Reproduce the rows below verbatim, from the line containing "Yes, matte paper" through the line containing "The movement direction", both lines included. Leave the pictures out of your copy.

# INPUT DATA
================

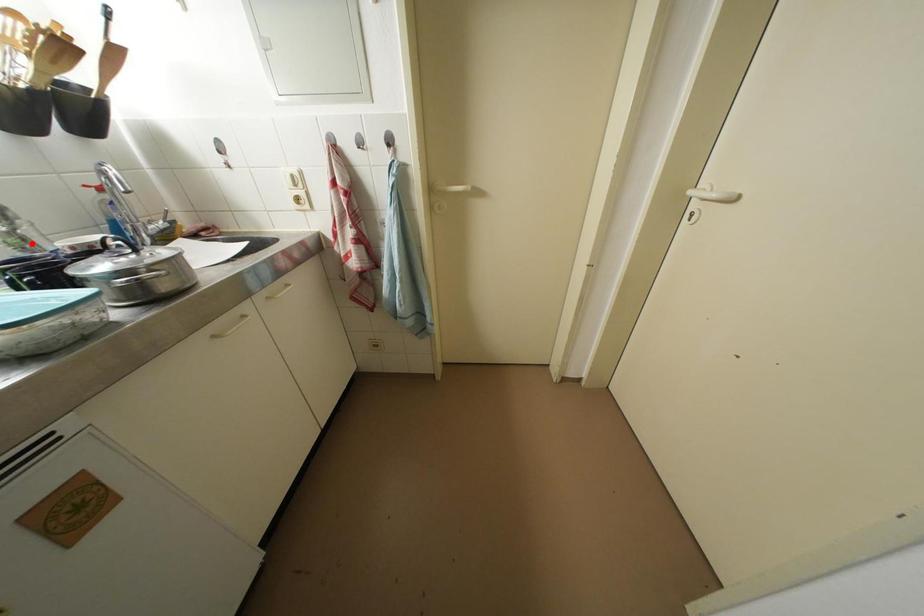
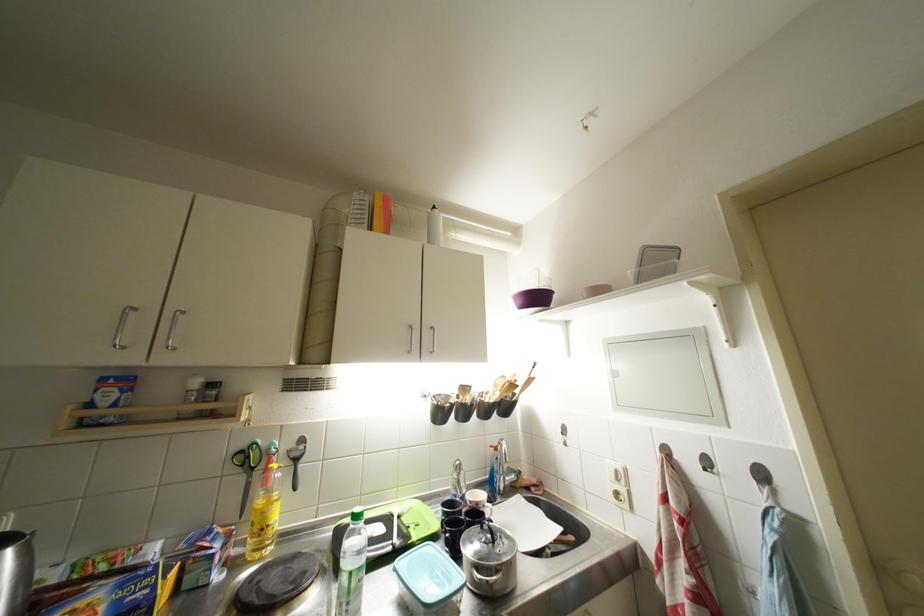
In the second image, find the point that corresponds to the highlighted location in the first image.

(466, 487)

================

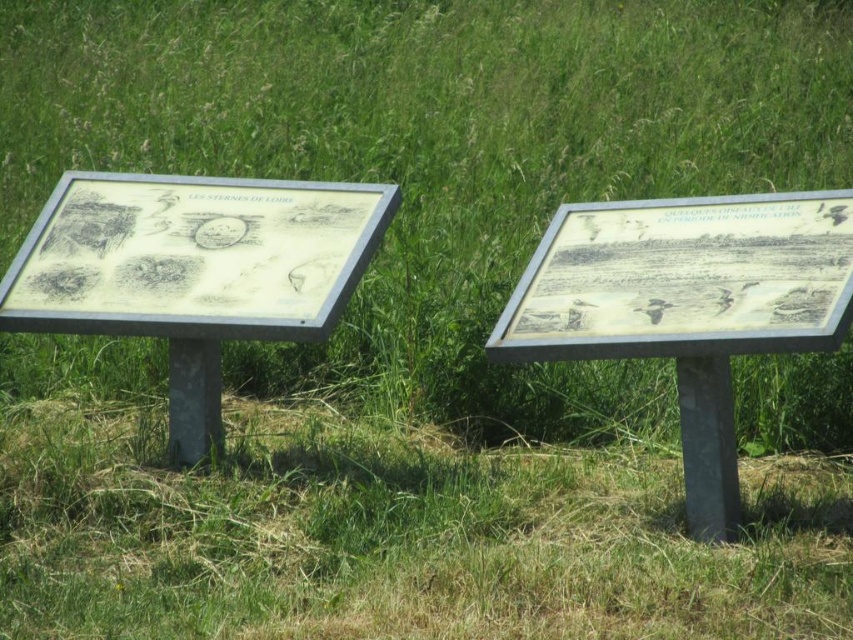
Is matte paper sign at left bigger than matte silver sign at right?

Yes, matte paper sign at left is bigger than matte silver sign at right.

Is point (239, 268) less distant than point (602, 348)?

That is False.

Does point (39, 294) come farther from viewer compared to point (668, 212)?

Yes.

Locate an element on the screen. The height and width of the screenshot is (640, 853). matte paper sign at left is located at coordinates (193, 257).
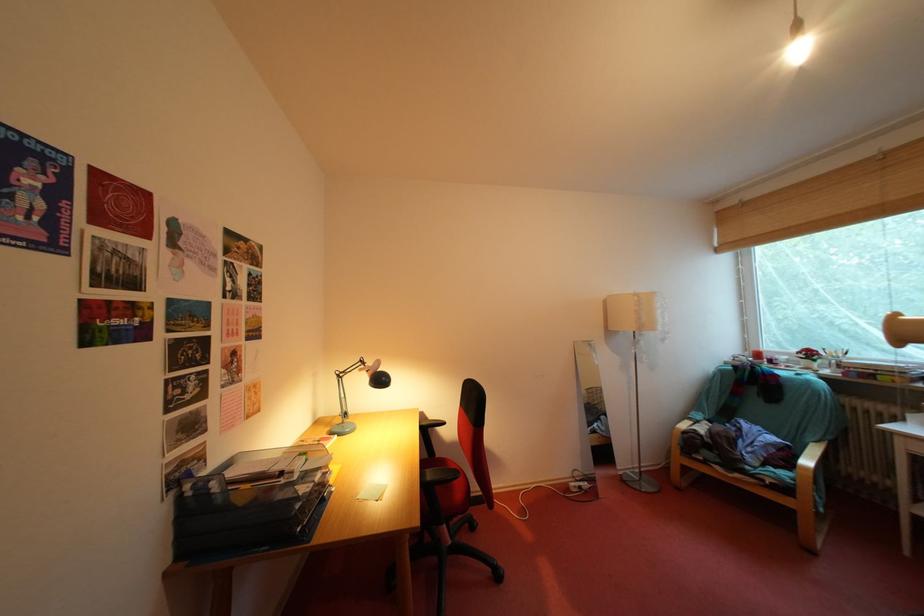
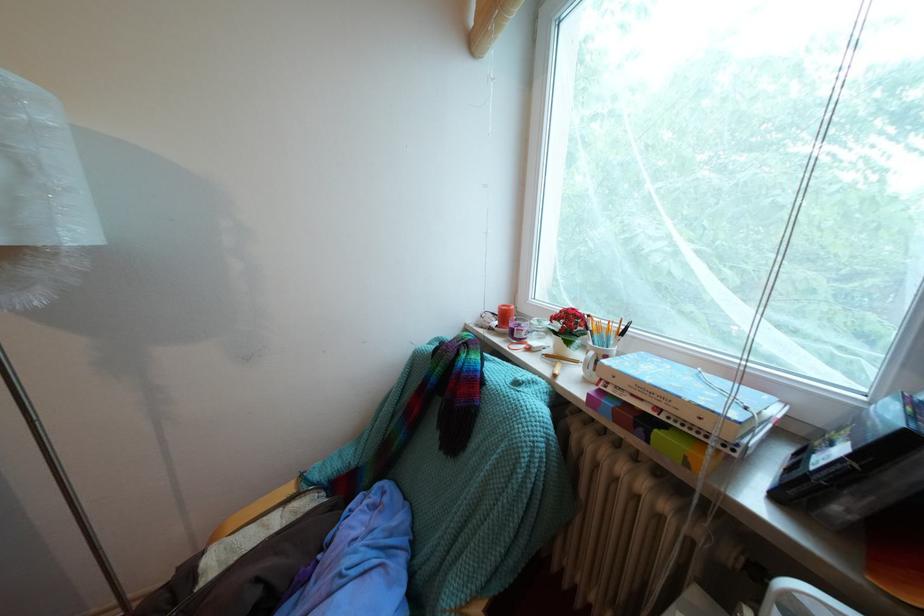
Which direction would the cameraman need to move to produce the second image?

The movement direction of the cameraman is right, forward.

================

# SOLUTION
Yes, matte paper sign at left is bigger than matte silver sign at right.

Is point (239, 268) less distant than point (602, 348)?

That is False.

Does point (39, 294) come farther from viewer compared to point (668, 212)?

Yes.

Locate an element on the screen. The height and width of the screenshot is (640, 853). matte paper sign at left is located at coordinates (193, 257).
Which direction would the cameraman need to move to produce the second image?

The movement direction of the cameraman is right, forward.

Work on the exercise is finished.